#### Problem details
Copy the lines exactly as they appear, starting with the first line of the records and ending with the line that contains "TurquoiseCupcake 259,325 =>".

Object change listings

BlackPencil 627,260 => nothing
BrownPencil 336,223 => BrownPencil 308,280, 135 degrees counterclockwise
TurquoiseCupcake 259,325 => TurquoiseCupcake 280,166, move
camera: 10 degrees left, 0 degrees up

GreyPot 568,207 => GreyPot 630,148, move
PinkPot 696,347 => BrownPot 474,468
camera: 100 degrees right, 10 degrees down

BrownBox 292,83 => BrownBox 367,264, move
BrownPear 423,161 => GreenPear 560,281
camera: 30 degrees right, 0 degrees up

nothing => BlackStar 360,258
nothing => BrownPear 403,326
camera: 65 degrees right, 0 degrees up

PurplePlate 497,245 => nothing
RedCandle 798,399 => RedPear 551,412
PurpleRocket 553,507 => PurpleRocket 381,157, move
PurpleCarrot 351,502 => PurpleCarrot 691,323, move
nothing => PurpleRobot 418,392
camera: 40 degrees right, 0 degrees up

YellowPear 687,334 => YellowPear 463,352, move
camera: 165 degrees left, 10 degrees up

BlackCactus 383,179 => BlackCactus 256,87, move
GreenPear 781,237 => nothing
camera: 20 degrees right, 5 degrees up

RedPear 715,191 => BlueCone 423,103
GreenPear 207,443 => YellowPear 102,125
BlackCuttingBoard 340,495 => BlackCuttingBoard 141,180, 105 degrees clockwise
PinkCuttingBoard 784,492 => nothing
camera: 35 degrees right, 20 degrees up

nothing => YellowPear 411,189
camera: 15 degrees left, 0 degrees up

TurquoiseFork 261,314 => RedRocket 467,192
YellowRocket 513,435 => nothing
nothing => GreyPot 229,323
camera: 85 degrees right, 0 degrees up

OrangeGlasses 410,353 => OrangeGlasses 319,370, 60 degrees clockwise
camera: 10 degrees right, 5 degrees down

#### Answer to this exercise
BlackPencil 627,260 => nothing
BrownPencil 336,223 => BrownPencil 308,280, 135 degrees counterclockwise
TurquoiseCupcake 259,325 => TurquoiseCupcake 280,166, move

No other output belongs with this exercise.